┌─ Information provided
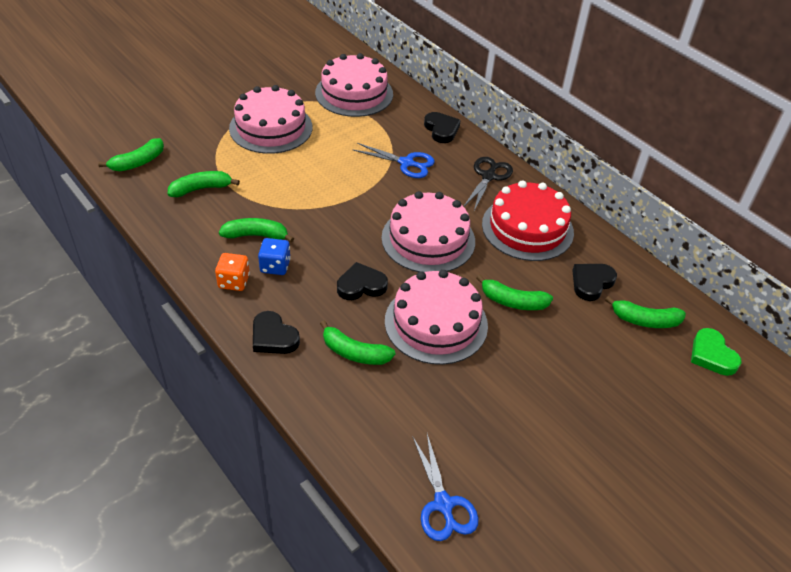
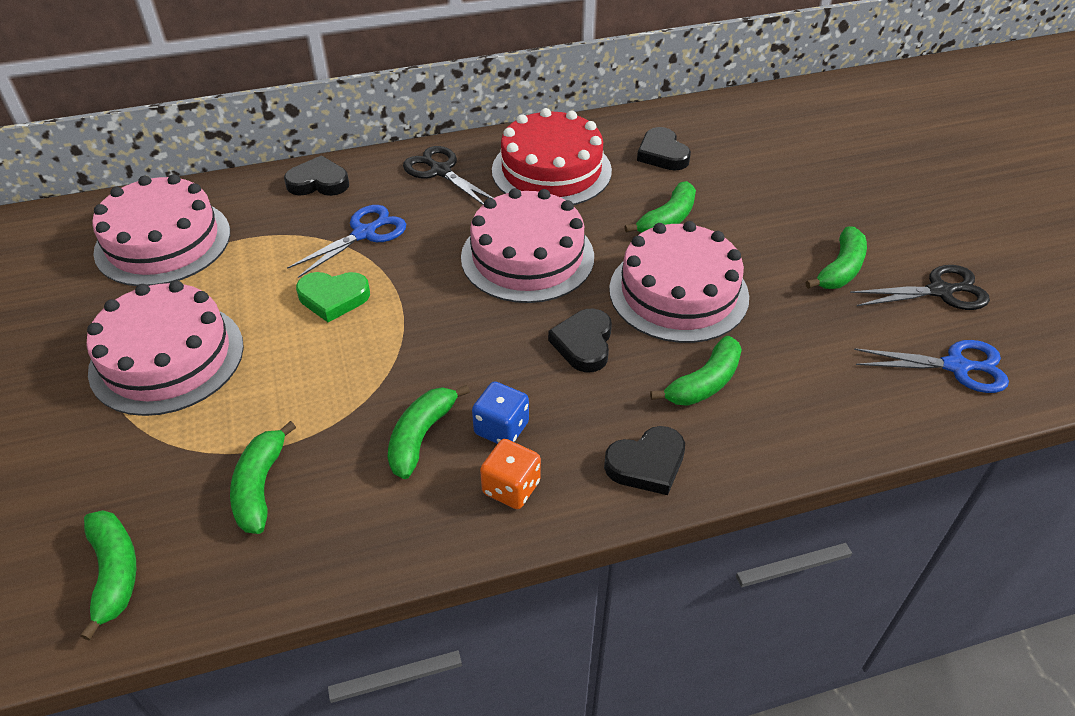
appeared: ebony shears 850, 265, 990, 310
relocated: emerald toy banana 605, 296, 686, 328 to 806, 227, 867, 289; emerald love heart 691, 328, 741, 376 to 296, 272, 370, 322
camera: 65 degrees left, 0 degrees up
└─
■ **To do**: Search the data for "relocated: emerald toy". Beginning with that line, set down every line through the last exactly.

■ **Reply**:
relocated: emerald toy banana 605, 296, 686, 328 to 806, 227, 867, 289; emerald love heart 691, 328, 741, 376 to 296, 272, 370, 322
camera: 65 degrees left, 0 degrees up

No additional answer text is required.